▶ [YOUR INSTRUCTIONS]
Pull out every line of the data below that contains the word "likely", matching uppercase and lowercase exactly.

▶ [INPUT FOR THIS TASK]
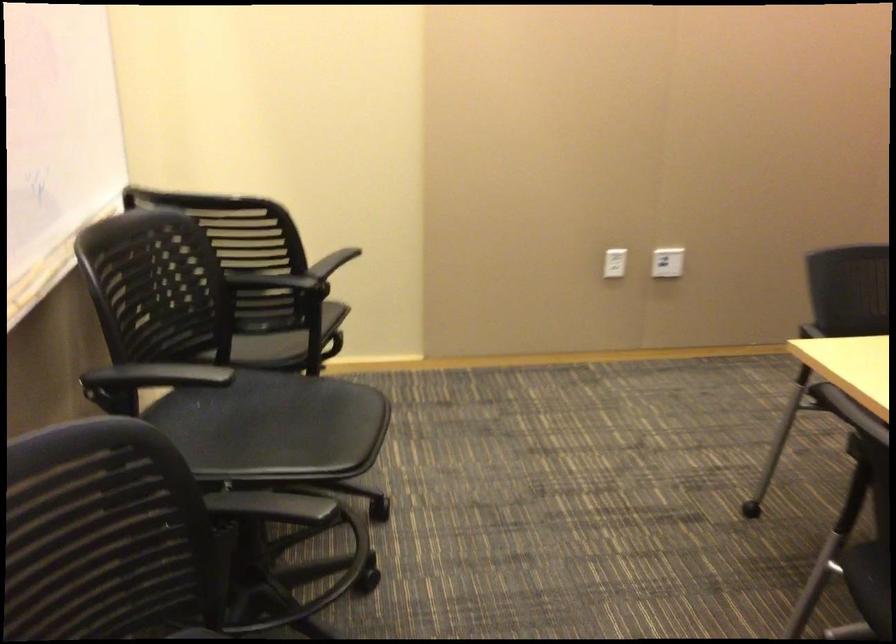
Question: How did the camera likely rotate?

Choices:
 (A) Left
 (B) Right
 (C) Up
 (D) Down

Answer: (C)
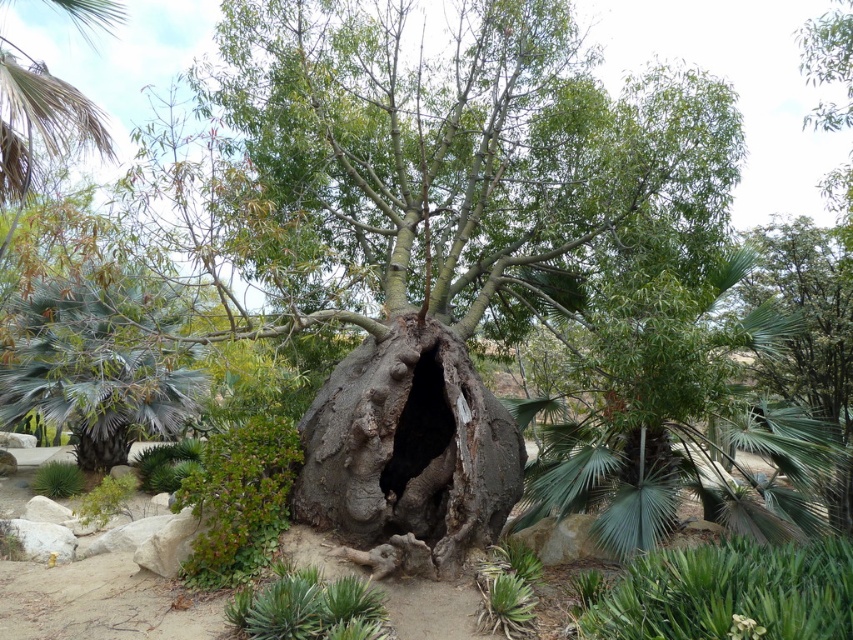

▶ [YOUR RESPONSE]
Question: How did the camera likely rotate?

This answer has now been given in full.